**Work required**
After locating "U1: M24C02 -> 24LC512" in the listing below, copy that line and each one after it exactly, ending with the line that has "R7: 1.5k (SIG32, SIG34) -> 150 (SIG32, SIG34)".

====== Provided data

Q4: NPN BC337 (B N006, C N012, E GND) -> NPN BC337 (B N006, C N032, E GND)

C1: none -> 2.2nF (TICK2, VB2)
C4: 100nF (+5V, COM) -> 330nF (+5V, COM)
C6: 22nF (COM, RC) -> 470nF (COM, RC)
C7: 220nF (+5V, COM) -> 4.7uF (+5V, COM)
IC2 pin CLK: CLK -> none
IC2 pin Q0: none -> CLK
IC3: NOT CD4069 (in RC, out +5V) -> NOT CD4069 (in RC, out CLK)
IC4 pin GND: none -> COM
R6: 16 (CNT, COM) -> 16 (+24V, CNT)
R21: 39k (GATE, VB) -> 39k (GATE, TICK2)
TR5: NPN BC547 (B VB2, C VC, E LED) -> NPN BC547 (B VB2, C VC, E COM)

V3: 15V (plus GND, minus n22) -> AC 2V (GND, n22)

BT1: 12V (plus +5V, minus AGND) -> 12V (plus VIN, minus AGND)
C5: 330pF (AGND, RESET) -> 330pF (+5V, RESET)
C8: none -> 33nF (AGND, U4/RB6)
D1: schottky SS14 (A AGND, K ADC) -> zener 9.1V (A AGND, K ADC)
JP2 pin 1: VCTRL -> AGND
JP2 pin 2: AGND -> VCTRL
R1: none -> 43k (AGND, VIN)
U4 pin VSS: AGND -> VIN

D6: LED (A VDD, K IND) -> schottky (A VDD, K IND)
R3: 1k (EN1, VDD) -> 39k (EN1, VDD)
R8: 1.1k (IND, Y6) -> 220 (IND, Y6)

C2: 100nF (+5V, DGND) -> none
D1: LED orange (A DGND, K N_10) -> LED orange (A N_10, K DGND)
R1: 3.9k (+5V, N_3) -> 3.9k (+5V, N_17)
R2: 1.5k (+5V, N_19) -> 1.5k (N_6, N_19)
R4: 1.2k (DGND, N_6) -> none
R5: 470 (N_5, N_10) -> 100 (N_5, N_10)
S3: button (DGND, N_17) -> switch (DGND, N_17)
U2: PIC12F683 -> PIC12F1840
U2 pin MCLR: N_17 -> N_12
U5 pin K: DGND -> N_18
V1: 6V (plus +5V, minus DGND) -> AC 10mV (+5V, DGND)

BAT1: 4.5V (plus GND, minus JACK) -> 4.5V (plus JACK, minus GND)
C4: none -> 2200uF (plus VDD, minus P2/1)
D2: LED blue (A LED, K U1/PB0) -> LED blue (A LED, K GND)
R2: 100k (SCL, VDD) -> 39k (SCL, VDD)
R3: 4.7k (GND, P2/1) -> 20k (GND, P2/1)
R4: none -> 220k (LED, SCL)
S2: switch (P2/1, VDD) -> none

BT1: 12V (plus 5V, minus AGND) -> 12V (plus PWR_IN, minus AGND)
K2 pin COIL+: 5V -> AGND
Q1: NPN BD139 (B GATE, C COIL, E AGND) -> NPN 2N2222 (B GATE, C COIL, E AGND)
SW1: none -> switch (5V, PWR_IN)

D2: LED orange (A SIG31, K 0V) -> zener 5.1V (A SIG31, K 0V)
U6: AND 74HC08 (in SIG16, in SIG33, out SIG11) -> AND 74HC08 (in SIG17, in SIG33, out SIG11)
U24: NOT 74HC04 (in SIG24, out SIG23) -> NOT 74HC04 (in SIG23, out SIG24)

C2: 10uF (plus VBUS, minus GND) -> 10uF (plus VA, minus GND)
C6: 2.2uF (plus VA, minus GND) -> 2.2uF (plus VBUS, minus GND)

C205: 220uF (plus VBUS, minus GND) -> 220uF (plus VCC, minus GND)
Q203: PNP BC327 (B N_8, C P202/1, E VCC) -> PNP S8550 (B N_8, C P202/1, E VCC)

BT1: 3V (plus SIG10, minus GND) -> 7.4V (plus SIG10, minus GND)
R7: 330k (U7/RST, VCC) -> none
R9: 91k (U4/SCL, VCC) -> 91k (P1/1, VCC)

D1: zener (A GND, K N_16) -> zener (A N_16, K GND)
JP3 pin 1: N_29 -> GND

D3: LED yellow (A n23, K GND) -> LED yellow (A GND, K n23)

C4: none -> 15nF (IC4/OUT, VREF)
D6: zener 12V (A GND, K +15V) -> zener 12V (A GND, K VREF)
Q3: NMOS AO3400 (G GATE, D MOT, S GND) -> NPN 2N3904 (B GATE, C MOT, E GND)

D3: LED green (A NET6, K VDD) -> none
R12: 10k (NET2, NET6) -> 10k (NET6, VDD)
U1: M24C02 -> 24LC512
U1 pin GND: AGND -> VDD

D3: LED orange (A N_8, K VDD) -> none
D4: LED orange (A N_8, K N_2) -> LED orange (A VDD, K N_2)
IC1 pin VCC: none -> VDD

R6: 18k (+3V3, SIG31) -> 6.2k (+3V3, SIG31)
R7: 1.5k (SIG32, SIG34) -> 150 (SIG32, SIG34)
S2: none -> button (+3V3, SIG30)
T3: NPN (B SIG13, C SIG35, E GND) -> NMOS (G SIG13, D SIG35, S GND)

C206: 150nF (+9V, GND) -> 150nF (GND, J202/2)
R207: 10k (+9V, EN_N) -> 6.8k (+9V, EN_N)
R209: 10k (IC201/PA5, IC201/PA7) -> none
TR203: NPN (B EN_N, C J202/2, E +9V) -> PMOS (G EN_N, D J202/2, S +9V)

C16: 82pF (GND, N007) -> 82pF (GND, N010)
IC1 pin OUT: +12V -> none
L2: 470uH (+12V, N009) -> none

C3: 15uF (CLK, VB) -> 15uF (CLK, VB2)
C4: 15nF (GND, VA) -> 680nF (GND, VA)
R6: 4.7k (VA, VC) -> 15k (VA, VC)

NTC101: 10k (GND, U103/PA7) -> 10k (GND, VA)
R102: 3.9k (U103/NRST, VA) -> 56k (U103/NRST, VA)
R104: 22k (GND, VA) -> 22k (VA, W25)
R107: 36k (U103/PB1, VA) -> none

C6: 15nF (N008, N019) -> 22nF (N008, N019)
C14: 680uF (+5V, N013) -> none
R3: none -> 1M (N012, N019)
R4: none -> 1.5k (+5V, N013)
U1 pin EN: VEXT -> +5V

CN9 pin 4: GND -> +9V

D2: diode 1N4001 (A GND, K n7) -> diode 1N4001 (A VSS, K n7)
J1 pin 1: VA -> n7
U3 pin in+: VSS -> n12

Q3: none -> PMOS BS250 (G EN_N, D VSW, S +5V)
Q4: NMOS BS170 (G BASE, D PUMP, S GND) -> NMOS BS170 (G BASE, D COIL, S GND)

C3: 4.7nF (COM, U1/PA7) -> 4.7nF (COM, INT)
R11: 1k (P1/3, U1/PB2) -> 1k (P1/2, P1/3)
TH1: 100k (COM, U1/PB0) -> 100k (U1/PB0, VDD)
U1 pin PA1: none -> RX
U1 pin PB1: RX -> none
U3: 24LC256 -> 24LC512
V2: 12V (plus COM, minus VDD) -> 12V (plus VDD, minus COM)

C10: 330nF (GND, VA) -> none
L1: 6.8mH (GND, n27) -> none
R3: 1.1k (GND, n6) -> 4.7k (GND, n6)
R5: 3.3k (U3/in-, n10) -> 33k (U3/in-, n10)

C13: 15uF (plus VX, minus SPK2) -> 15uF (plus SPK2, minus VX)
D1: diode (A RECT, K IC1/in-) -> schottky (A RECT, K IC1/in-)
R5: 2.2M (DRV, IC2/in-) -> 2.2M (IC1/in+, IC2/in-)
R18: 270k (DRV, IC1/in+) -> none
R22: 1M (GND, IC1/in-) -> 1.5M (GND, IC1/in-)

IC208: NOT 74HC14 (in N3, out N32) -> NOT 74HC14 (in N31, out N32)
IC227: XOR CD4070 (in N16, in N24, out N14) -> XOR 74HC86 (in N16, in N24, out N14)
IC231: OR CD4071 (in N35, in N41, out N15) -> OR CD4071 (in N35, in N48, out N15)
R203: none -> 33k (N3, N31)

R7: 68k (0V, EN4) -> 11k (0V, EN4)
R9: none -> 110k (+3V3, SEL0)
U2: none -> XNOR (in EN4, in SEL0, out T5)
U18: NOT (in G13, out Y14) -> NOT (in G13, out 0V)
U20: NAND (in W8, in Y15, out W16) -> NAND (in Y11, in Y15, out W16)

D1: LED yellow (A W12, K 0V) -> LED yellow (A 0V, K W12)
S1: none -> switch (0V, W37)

============

**Finished exercise**
U1: M24C02 -> 24LC512
U1 pin GND: AGND -> VDD

D3: LED orange (A N_8, K VDD) -> none
D4: LED orange (A N_8, K N_2) -> LED orange (A VDD, K N_2)
IC1 pin VCC: none -> VDD

R6: 18k (+3V3, SIG31) -> 6.2k (+3V3, SIG31)
R7: 1.5k (SIG32, SIG34) -> 150 (SIG32, SIG34)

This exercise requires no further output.